__Your task__:
Go through the entries below and work out how many lines include "grey". Answer with the number only.
=== Section Start ===
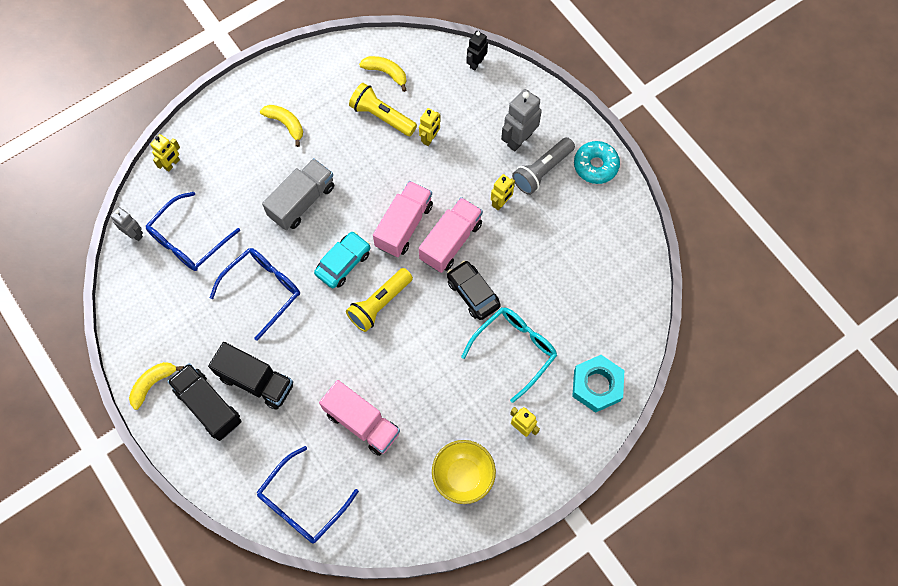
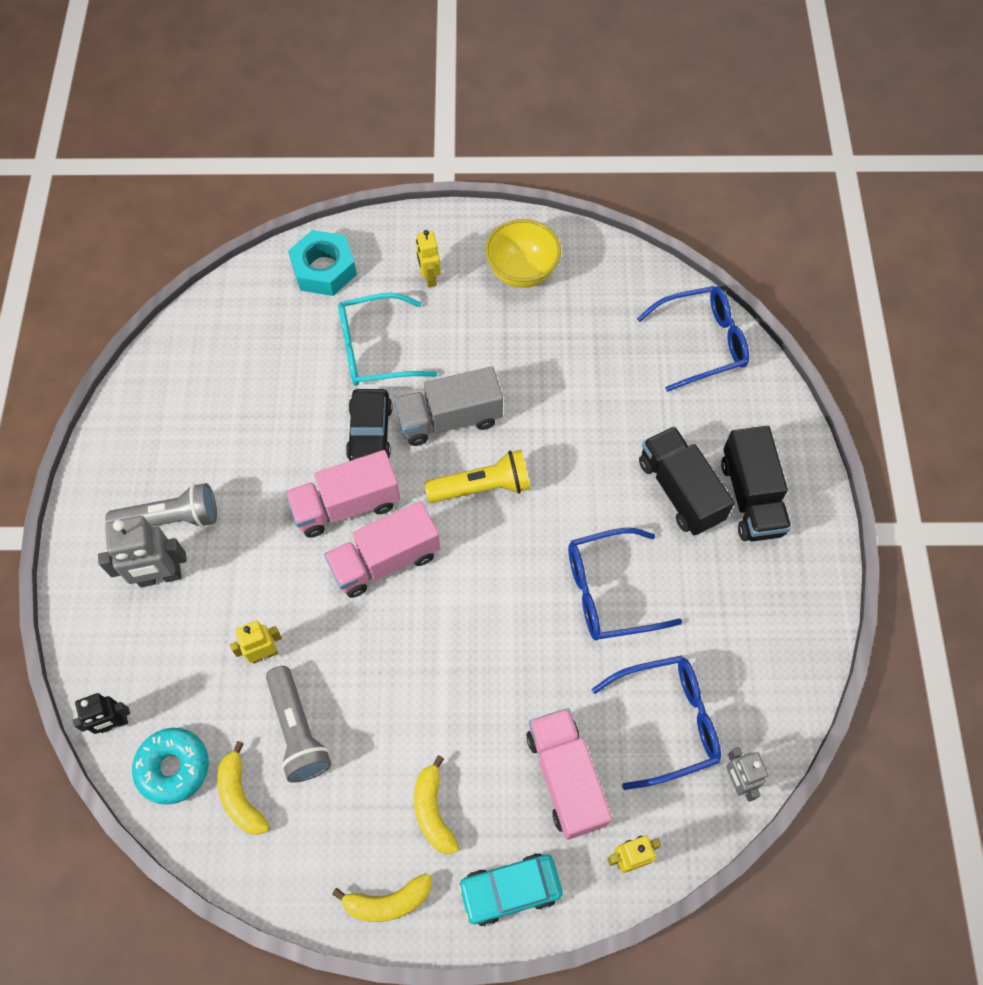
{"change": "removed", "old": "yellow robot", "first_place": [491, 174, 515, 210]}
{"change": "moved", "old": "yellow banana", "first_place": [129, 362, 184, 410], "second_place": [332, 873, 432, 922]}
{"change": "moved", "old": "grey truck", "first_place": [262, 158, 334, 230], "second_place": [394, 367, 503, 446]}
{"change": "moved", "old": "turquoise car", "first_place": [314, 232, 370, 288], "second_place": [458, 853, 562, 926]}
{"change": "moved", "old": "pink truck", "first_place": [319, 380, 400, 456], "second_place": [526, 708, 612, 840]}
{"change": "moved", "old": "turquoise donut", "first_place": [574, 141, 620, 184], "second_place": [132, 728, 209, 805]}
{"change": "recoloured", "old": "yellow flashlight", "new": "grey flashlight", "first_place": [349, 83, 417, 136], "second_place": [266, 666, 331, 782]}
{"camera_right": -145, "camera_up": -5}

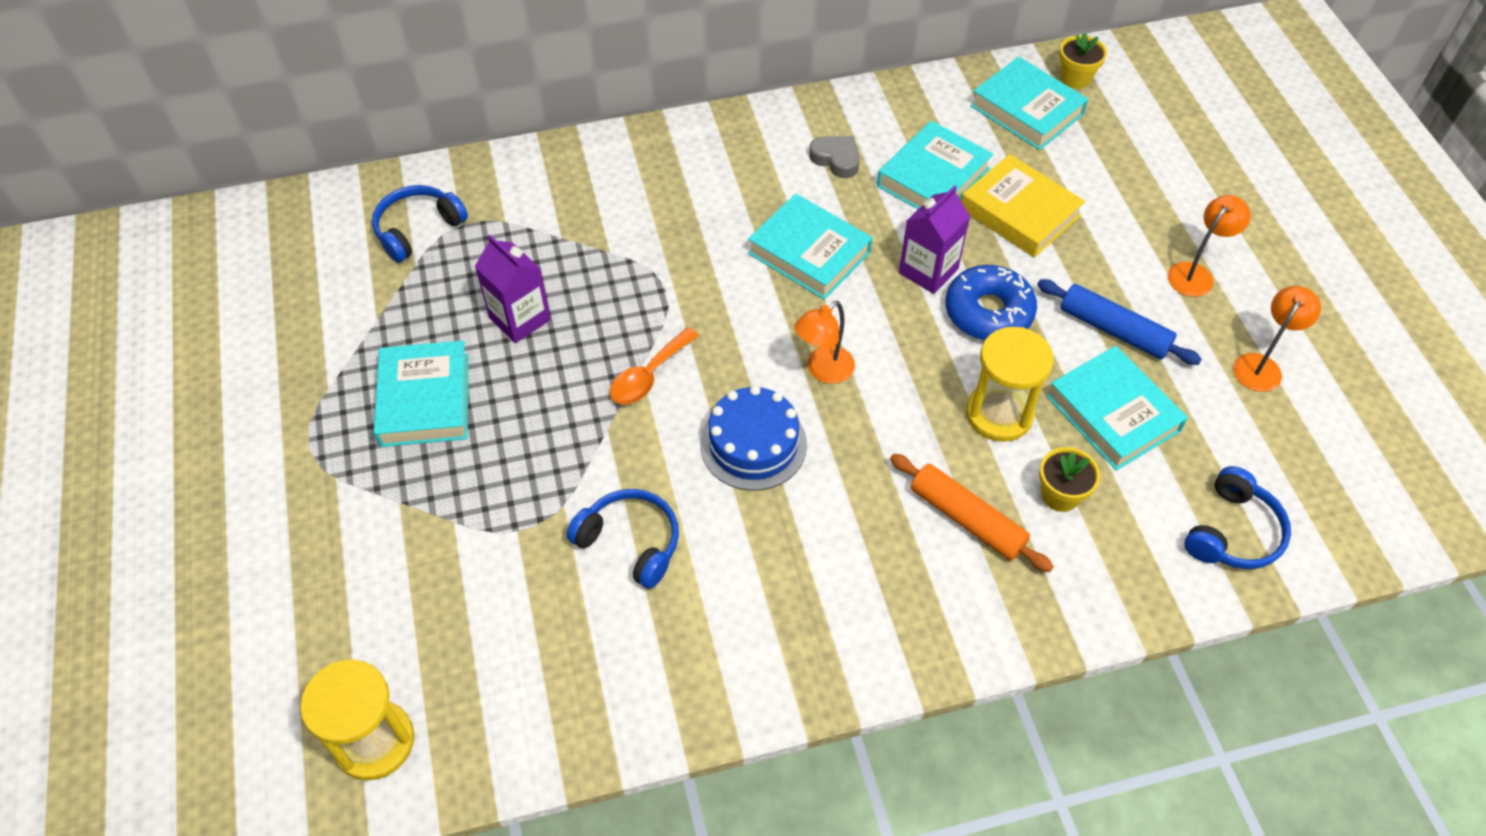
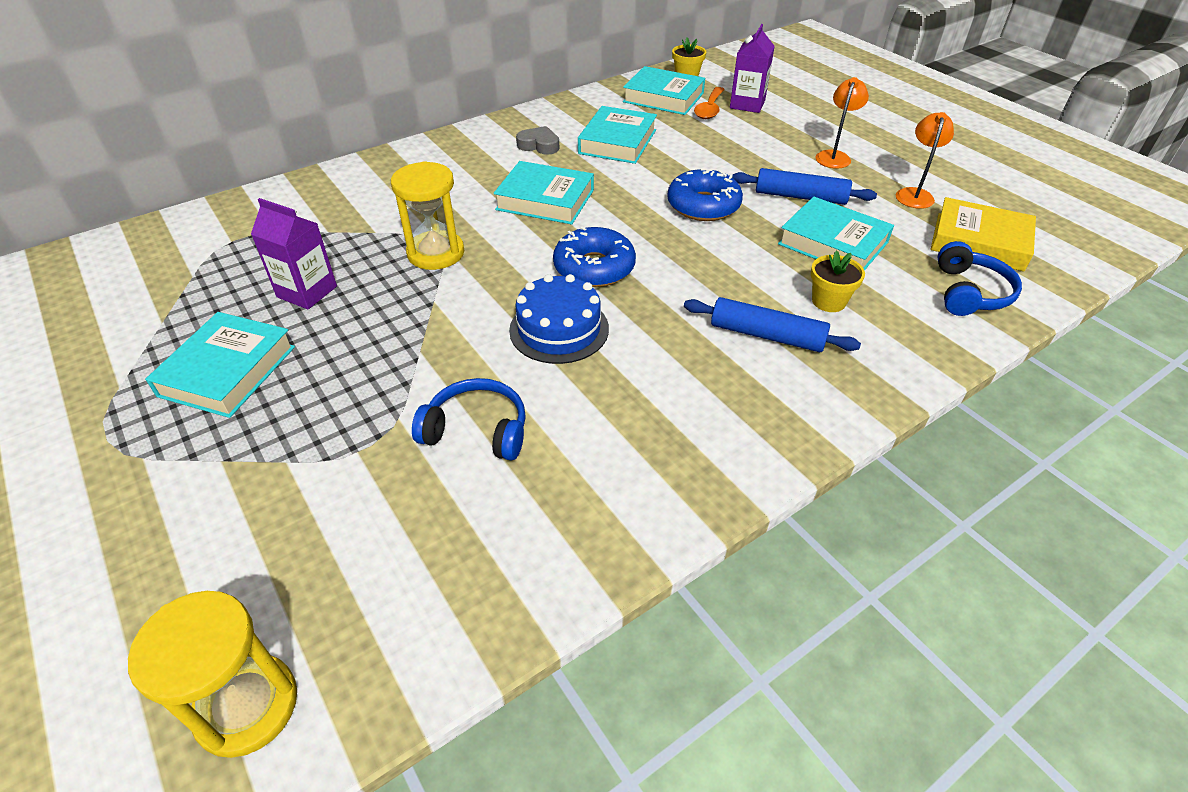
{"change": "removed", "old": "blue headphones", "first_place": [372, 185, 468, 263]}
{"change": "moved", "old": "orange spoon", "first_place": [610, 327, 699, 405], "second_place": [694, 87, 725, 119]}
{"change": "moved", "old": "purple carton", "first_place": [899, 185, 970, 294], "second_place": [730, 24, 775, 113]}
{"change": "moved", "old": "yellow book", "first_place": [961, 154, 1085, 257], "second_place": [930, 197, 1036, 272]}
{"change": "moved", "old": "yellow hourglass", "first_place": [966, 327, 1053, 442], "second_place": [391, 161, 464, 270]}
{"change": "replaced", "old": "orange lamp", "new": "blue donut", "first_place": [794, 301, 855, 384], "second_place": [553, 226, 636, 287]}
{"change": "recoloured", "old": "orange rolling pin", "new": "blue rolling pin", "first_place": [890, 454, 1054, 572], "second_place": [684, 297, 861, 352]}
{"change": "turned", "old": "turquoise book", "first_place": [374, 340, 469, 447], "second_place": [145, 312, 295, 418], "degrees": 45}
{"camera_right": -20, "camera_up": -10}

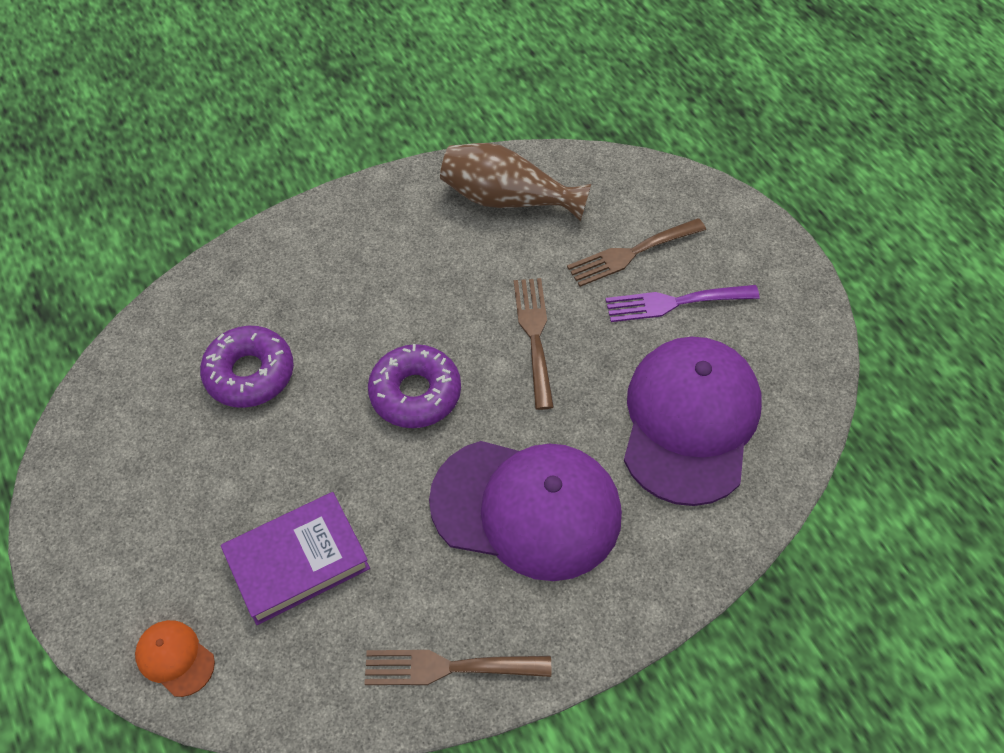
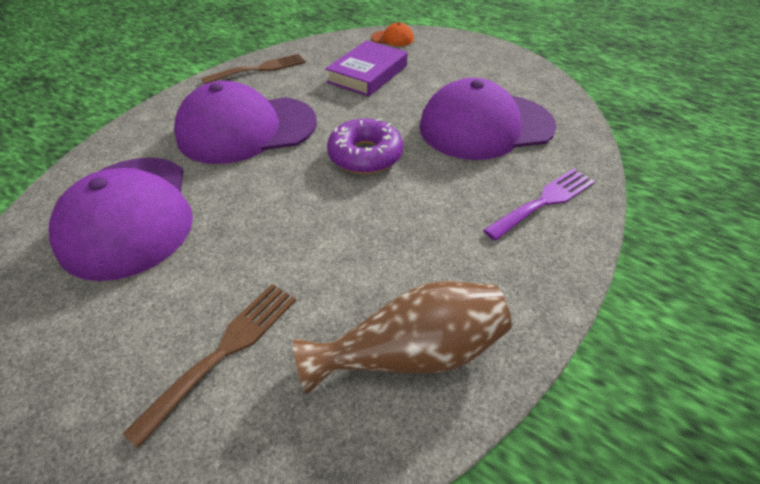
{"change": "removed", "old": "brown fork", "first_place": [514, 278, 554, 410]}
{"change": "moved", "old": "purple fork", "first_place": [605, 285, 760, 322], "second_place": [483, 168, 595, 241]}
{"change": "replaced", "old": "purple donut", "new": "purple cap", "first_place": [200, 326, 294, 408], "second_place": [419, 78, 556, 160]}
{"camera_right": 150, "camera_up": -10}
=== Section End ===
__Answer to the problem__:
2